### What to produce
Each entry should be duplicated verbatim; its pictures should not be.

### Data for analysis

□ □ □ □

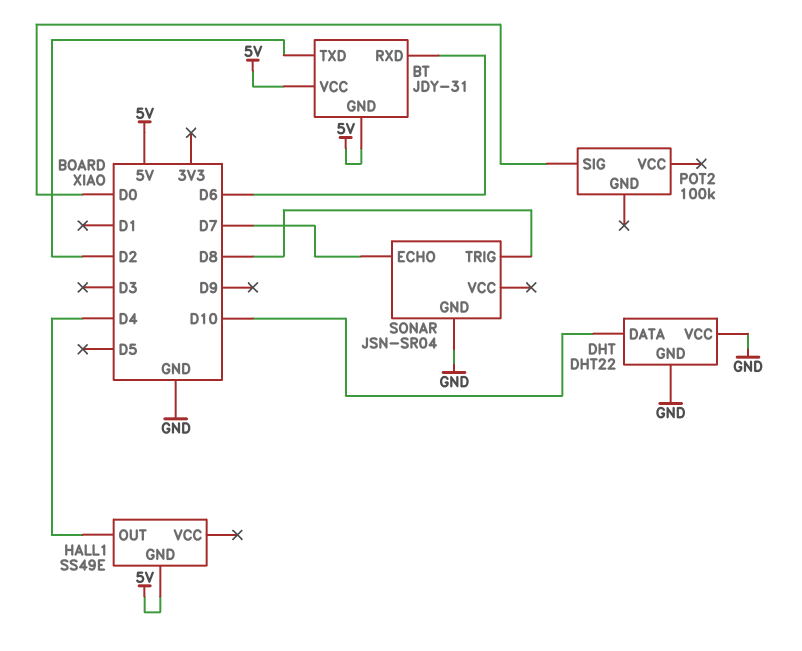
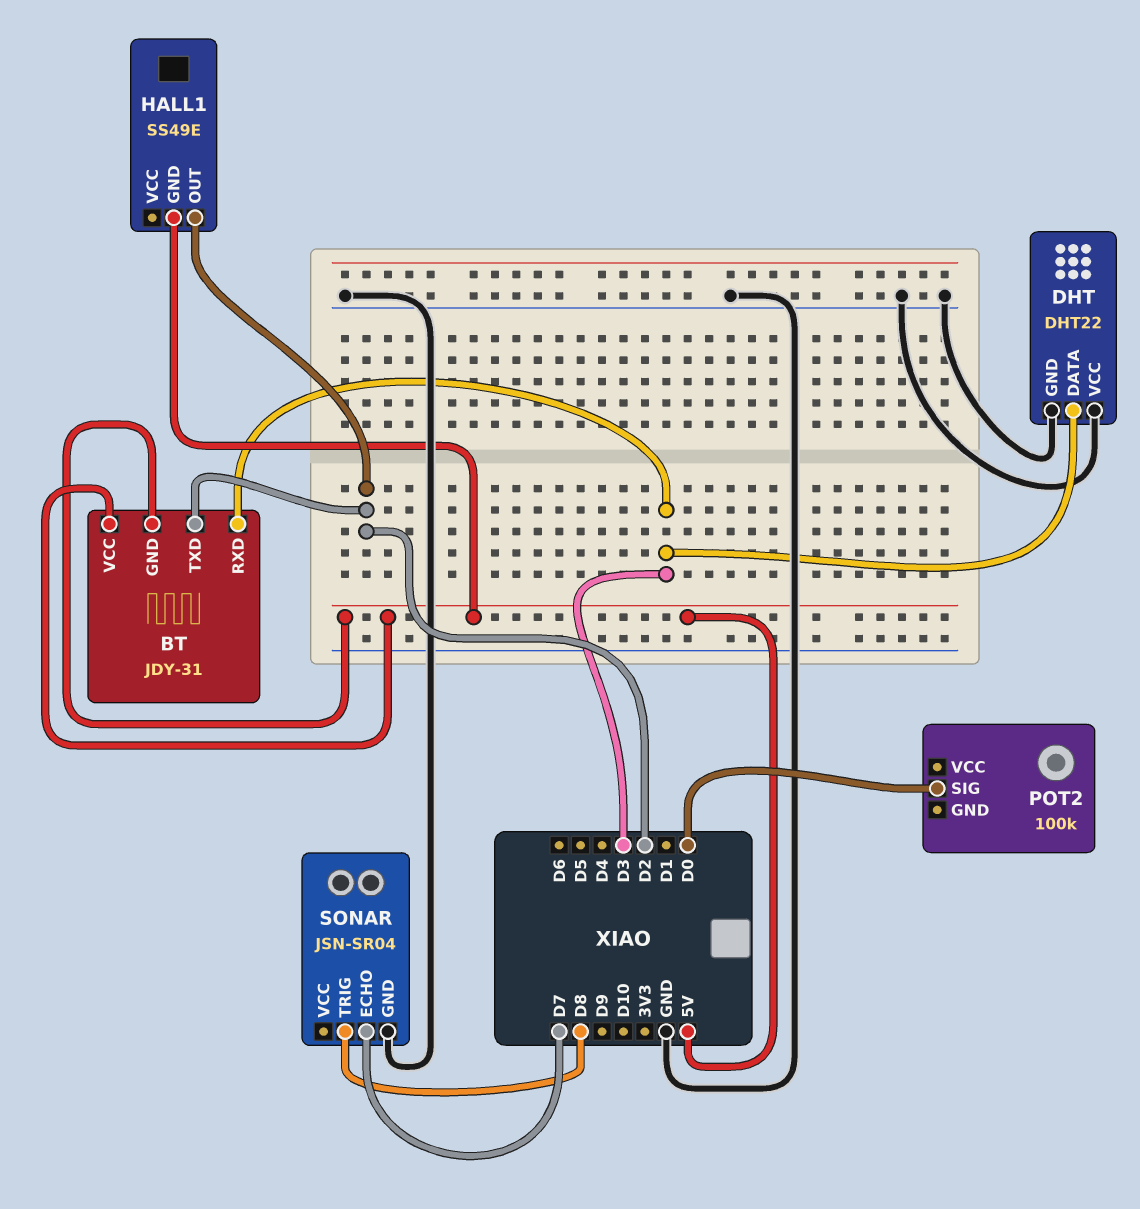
BT pin RXD: D6 -> D3
DHT pin DATA: D10 -> D3
HALL1 pin OUT: D4 -> D2

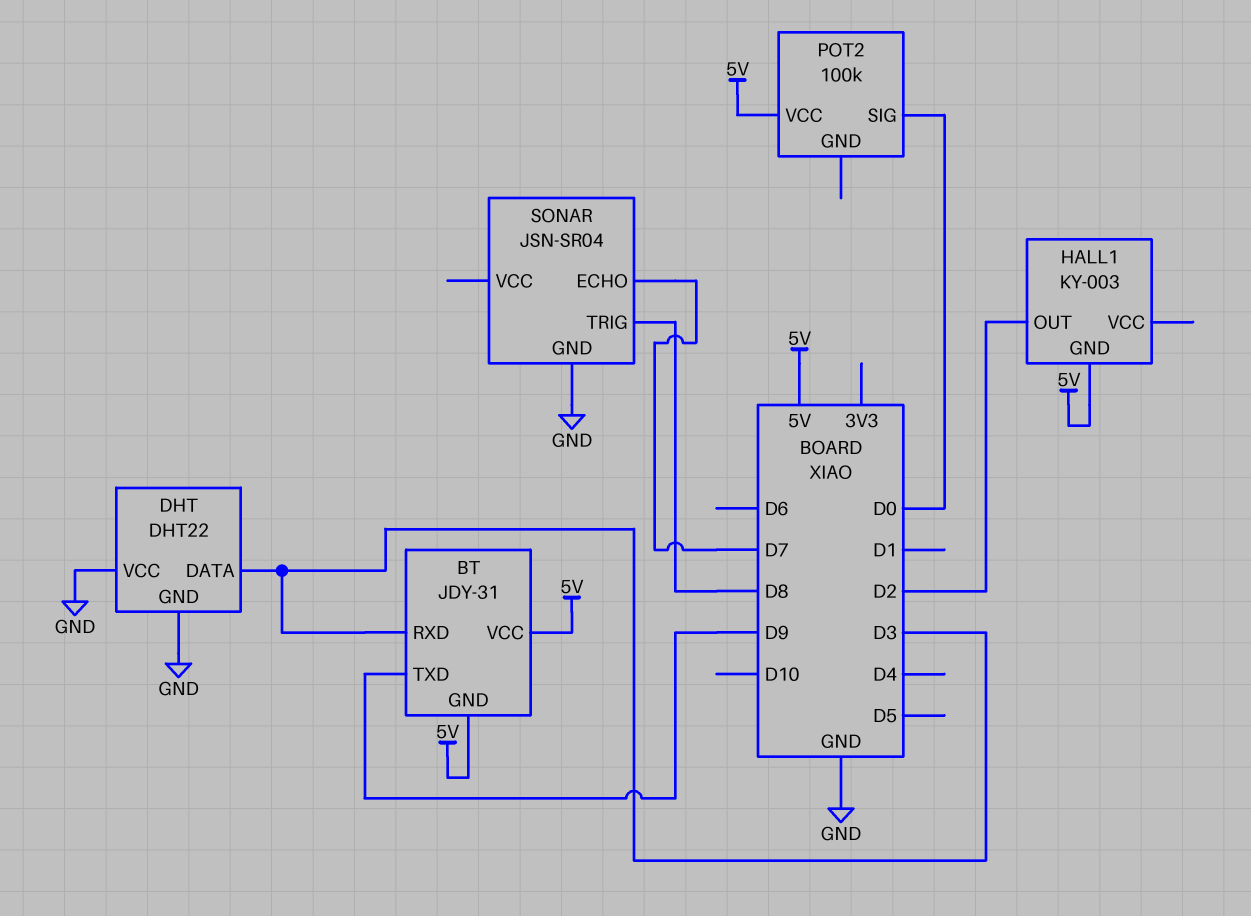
BT pin TXD: D2 -> D9
HALL1: SS49E -> KY-003
POT2 pin VCC: none -> 5V

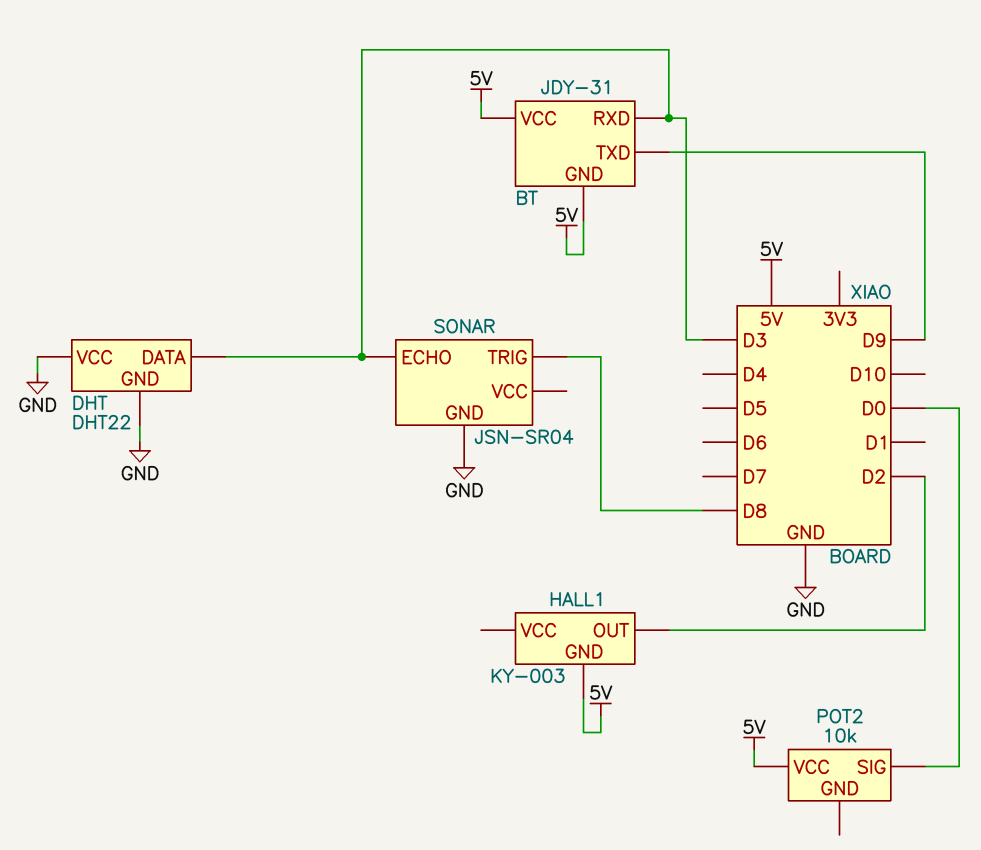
POT2: 100k -> 10k
SONAR pin ECHO: D7 -> D3

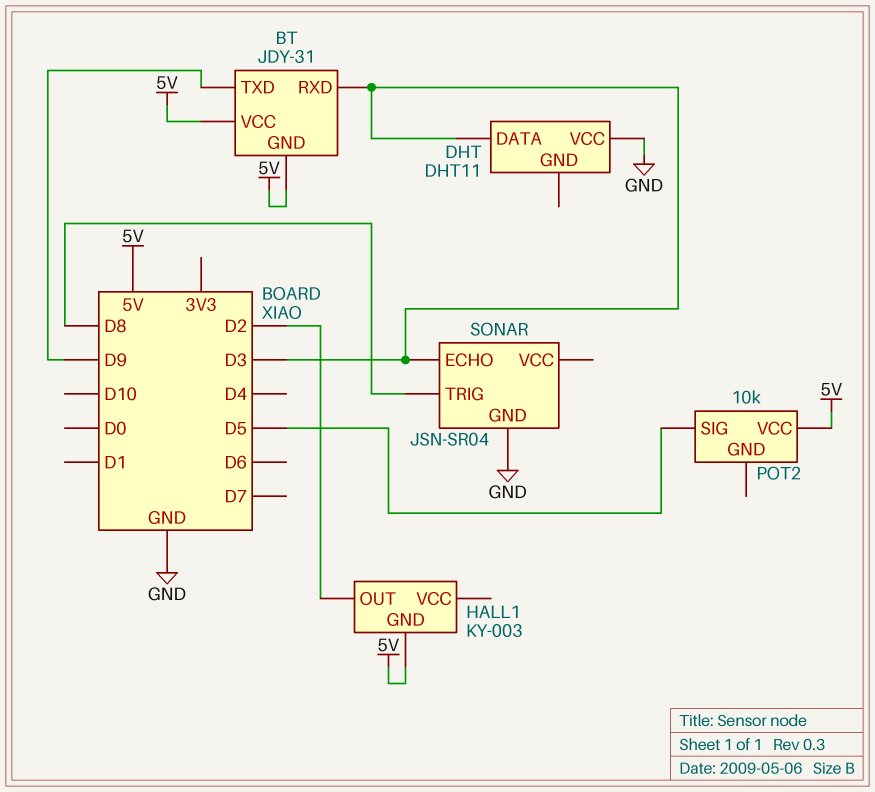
DHT: DHT22 -> DHT11
DHT pin GND: GND -> none
POT2 pin SIG: D0 -> D5

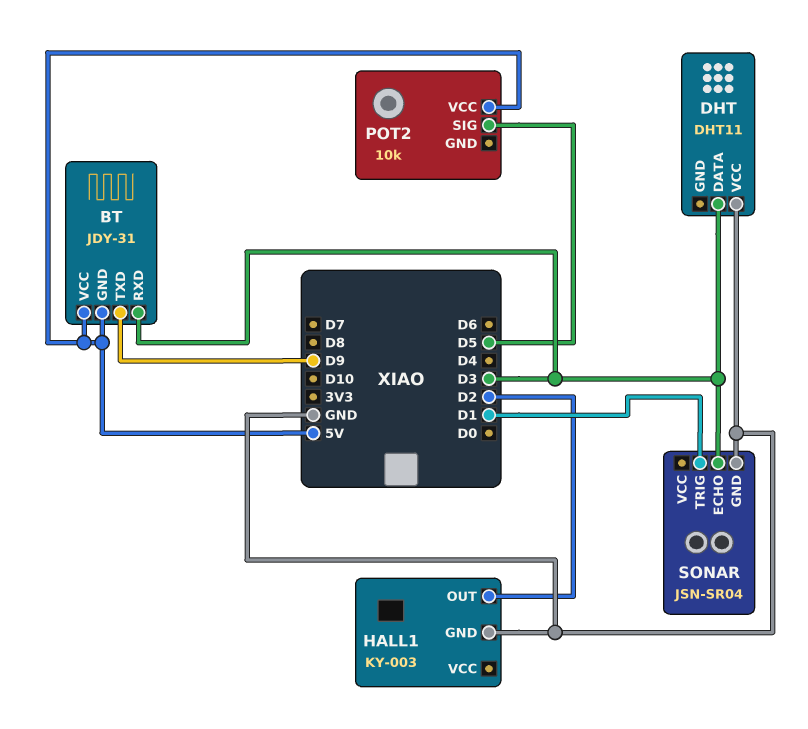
HALL1 pin GND: 5V -> GND
SONAR pin TRIG: D8 -> D1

□ □ □ □

### Task answer
BT pin RXD: D6 -> D3
DHT pin DATA: D10 -> D3
HALL1 pin OUT: D4 -> D2

BT pin TXD: D2 -> D9
HALL1: SS49E -> KY-003
POT2 pin VCC: none -> 5V

POT2: 100k -> 10k
SONAR pin ECHO: D7 -> D3

DHT: DHT22 -> DHT11
DHT pin GND: GND -> none
POT2 pin SIG: D0 -> D5

HALL1 pin GND: 5V -> GND
SONAR pin TRIG: D8 -> D1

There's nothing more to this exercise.